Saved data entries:

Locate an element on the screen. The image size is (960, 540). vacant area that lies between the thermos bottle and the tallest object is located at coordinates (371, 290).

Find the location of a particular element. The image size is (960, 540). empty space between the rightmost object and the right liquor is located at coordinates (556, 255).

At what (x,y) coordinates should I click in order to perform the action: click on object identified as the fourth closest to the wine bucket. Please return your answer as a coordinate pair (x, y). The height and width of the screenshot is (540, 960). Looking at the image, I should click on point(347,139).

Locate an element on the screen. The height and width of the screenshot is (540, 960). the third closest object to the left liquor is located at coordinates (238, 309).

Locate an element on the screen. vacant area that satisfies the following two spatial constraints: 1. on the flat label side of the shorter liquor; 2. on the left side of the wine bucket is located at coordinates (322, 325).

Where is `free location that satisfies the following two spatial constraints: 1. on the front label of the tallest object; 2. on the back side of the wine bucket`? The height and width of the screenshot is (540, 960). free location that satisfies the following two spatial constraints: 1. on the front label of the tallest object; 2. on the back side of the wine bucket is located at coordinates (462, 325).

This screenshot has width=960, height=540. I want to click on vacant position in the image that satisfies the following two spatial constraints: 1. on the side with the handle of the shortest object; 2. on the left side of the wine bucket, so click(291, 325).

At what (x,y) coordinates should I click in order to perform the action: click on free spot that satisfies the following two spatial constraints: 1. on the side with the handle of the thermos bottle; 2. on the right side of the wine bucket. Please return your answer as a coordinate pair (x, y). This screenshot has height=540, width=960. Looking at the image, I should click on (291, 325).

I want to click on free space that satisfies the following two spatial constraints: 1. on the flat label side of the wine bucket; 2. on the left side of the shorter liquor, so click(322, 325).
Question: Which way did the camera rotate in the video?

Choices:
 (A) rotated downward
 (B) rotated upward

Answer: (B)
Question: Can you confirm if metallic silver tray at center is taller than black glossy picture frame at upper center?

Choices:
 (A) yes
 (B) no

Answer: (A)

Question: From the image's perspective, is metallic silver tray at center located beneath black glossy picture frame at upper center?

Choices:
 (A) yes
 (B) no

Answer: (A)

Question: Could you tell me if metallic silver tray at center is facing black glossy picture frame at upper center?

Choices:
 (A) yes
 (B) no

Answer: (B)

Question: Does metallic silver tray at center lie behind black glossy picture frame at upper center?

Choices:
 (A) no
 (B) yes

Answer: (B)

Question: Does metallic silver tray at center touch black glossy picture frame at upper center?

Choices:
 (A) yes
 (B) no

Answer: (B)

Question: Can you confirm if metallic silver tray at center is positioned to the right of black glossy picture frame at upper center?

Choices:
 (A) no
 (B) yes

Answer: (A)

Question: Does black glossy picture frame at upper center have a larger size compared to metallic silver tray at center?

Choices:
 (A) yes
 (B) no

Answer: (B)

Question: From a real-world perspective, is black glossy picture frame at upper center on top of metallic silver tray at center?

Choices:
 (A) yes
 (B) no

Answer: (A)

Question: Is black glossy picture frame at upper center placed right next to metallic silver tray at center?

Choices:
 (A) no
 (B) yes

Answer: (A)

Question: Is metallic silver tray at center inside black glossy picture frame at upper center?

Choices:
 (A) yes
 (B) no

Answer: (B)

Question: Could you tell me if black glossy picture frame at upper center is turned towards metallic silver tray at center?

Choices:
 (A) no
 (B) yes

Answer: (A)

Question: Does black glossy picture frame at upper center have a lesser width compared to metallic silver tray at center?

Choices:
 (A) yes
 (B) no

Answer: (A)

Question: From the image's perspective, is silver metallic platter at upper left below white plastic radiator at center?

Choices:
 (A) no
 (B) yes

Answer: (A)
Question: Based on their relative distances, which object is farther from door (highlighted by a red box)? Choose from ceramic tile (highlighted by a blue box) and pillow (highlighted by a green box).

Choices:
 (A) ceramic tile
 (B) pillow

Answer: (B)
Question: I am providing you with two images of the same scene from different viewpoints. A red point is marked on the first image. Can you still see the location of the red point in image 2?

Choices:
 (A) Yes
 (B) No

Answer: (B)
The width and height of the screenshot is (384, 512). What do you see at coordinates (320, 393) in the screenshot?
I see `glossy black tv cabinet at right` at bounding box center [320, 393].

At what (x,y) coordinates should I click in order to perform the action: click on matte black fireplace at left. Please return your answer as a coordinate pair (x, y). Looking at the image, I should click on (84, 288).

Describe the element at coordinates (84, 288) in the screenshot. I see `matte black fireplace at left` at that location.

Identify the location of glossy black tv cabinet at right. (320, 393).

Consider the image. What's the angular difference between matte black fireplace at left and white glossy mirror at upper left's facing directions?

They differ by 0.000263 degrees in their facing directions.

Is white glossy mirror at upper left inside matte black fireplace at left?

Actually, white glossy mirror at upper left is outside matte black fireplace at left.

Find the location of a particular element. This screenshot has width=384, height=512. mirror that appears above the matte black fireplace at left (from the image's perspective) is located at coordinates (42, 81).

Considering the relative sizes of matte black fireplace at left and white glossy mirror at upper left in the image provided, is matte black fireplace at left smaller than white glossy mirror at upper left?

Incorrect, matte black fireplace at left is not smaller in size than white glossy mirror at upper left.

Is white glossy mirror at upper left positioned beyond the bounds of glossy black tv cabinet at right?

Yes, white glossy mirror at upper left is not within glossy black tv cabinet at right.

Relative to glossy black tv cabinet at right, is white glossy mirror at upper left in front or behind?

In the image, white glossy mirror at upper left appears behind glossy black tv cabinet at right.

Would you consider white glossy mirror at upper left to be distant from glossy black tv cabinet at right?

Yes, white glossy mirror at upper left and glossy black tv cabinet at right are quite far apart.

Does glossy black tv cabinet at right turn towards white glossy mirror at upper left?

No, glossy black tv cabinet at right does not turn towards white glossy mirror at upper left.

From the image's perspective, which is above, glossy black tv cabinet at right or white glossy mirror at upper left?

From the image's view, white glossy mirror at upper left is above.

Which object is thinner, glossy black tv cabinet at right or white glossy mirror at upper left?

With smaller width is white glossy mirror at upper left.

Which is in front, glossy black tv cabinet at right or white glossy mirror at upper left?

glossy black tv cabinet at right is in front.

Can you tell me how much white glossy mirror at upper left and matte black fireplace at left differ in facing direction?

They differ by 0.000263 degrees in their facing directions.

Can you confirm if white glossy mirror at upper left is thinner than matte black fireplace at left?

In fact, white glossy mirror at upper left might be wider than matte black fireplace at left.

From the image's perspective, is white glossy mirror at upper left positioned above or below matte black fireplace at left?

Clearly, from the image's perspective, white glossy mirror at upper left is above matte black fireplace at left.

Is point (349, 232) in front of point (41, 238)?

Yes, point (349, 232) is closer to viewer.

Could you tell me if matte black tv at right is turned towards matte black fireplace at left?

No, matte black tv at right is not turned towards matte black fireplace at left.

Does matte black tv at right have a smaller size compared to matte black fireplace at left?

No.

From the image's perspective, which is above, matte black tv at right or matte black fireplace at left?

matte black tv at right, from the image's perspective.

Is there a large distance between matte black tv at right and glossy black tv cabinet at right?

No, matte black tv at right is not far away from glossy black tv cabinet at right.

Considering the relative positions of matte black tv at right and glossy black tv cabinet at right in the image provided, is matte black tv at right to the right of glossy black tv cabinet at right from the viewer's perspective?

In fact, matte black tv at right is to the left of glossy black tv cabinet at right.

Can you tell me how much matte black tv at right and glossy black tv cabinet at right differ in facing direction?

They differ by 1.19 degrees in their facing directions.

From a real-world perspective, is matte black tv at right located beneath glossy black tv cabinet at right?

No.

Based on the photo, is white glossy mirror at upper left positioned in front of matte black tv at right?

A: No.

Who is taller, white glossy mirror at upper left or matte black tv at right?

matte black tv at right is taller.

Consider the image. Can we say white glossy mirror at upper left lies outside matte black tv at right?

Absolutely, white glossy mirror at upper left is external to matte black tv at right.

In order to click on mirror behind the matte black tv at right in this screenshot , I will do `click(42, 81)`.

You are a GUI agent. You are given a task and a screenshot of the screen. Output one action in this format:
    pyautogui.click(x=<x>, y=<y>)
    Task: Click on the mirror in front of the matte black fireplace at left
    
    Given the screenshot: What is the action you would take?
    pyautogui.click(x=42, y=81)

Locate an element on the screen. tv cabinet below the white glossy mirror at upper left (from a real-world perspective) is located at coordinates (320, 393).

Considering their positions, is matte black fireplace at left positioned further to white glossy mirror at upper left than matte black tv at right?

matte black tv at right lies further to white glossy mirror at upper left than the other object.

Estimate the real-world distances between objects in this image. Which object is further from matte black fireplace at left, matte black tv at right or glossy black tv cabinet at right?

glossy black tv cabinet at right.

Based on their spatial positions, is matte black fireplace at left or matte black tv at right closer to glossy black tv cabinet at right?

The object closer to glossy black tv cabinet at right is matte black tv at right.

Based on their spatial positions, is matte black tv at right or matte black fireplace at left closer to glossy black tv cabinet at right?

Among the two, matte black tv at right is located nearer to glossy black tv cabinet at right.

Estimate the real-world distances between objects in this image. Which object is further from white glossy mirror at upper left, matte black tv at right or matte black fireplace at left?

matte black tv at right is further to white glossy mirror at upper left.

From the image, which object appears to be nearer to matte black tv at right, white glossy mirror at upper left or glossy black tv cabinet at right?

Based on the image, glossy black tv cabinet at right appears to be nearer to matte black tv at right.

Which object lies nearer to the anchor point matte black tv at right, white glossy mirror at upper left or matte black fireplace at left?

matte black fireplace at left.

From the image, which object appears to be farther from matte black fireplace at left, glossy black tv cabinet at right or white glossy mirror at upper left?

◆ About this task
Format the items from the line containing "Based on their spatial positions, is matte black fireplace" through the line containing "Based on the image, glossy" as a JSON list of strings, one string per line, leaving out blank lines. Include both of those lines.

◆ Solution for this problem
[
  "Based on their spatial positions, is matte black fireplace at left or matte black tv at right closer to glossy black tv cabinet at right?",
  "The object closer to glossy black tv cabinet at right is matte black tv at right.",
  "Based on their spatial positions, is matte black tv at right or matte black fireplace at left closer to glossy black tv cabinet at right?",
  "Among the two, matte black tv at right is located nearer to glossy black tv cabinet at right.",
  "Estimate the real-world distances between objects in this image. Which object is further from white glossy mirror at upper left, matte black tv at right or matte black fireplace at left?",
  "matte black tv at right is further to white glossy mirror at upper left.",
  "From the image, which object appears to be nearer to matte black tv at right, white glossy mirror at upper left or glossy black tv cabinet at right?",
  "Based on the image, glossy black tv cabinet at right appears to be nearer to matte black tv at right."
]